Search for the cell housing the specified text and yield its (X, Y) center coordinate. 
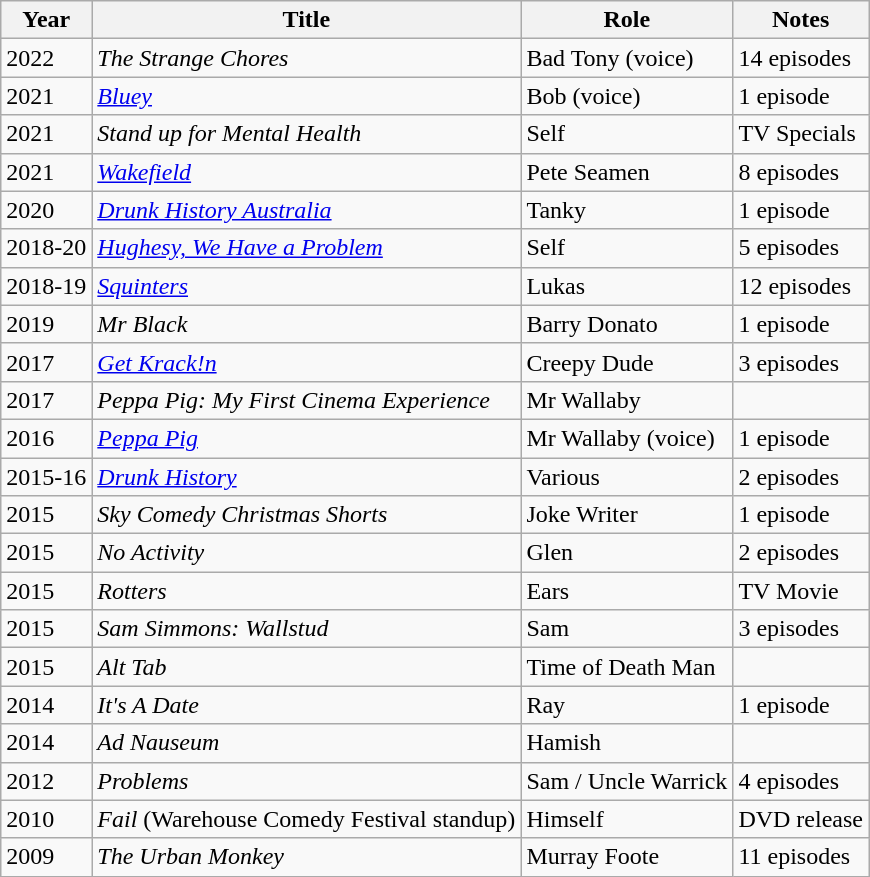
2019 (46, 324)
Sam / Uncle Warrick (627, 781)
It's A Date (306, 705)
Glen (627, 553)
Get Krack!n (306, 362)
2012 (46, 781)
Drunk History Australia (306, 210)
Fail (Warehouse Comedy Festival standup) (306, 819)
11 episodes (801, 857)
Hughesy, We Have a Problem (306, 248)
Himself (627, 819)
Squinters (306, 286)
5 episodes (801, 248)
Creepy Dude (627, 362)
2009 (46, 857)
Bluey (306, 96)
Mr Wallaby (voice) (627, 438)
No Activity (306, 553)
12 episodes (801, 286)
Notes (801, 20)
Rotters (306, 591)
Stand up for Mental Health (306, 134)
Title (306, 20)
The Strange Chores (306, 58)
Ad Nauseum (306, 743)
Wakefield (306, 172)
Mr Wallaby (627, 400)
Year (46, 20)
2022 (46, 58)
Sam (627, 629)
Sam Simmons: Wallstud (306, 629)
Bob (voice) (627, 96)
2016 (46, 438)
Time of Death Man (627, 667)
Role (627, 20)
DVD release (801, 819)
TV Specials (801, 134)
Various (627, 477)
8 episodes (801, 172)
2010 (46, 819)
Bad Tony (voice) (627, 58)
2018-20 (46, 248)
Ray (627, 705)
2020 (46, 210)
Problems (306, 781)
Lukas (627, 286)
Peppa Pig: My First Cinema Experience (306, 400)
Tanky (627, 210)
The Urban Monkey (306, 857)
Pete Seamen (627, 172)
Mr Black (306, 324)
Drunk History (306, 477)
Ears (627, 591)
14 episodes (801, 58)
2015-16 (46, 477)
Peppa Pig (306, 438)
TV Movie (801, 591)
4 episodes (801, 781)
Murray Foote (627, 857)
Barry Donato (627, 324)
Alt Tab (306, 667)
Sky Comedy Christmas Shorts (306, 515)
Hamish (627, 743)
Joke Writer (627, 515)
2018-19 (46, 286)
Provide the [x, y] coordinate of the cell's center where the given text is located.  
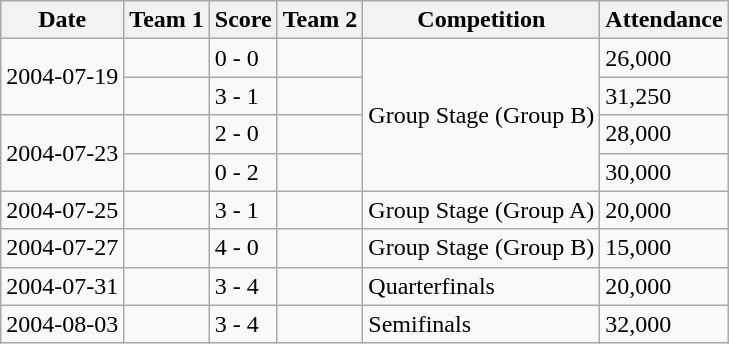
2004-07-27 [62, 248]
Group Stage (Group A) [482, 210]
32,000 [664, 324]
Quarterfinals [482, 286]
0 - 0 [243, 58]
Competition [482, 20]
Team 2 [320, 20]
2004-07-31 [62, 286]
15,000 [664, 248]
Team 1 [167, 20]
2004-07-23 [62, 153]
26,000 [664, 58]
4 - 0 [243, 248]
28,000 [664, 134]
2004-07-25 [62, 210]
30,000 [664, 172]
Attendance [664, 20]
31,250 [664, 96]
2004-07-19 [62, 77]
2 - 0 [243, 134]
Date [62, 20]
2004-08-03 [62, 324]
0 - 2 [243, 172]
Semifinals [482, 324]
Score [243, 20]
Locate the cell with the specified text and output its (X, Y) center coordinate. 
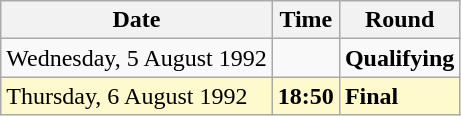
Wednesday, 5 August 1992 (137, 58)
Thursday, 6 August 1992 (137, 96)
Round (399, 20)
Final (399, 96)
Time (306, 20)
Qualifying (399, 58)
Date (137, 20)
18:50 (306, 96)
Scan for the cell matching the given text and deliver its (X, Y) coordinate at center. 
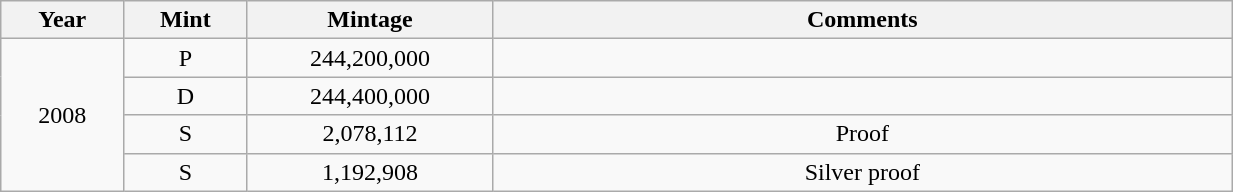
Silver proof (862, 172)
244,200,000 (370, 58)
1,192,908 (370, 172)
P (186, 58)
2,078,112 (370, 134)
Year (62, 20)
244,400,000 (370, 96)
D (186, 96)
Comments (862, 20)
2008 (62, 115)
Mint (186, 20)
Proof (862, 134)
Mintage (370, 20)
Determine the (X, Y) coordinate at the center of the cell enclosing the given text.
****************
Gather every line above that contains the string "given" and copy each one as it appears.

● TASK ANSWER
Provide the [x, y] coordinate of the cell's center where the given text is located.  
Scan for the cell matching the given text and deliver its (X, Y) coordinate at center. 
Determine the (X, Y) coordinate at the center of the cell enclosing the given text.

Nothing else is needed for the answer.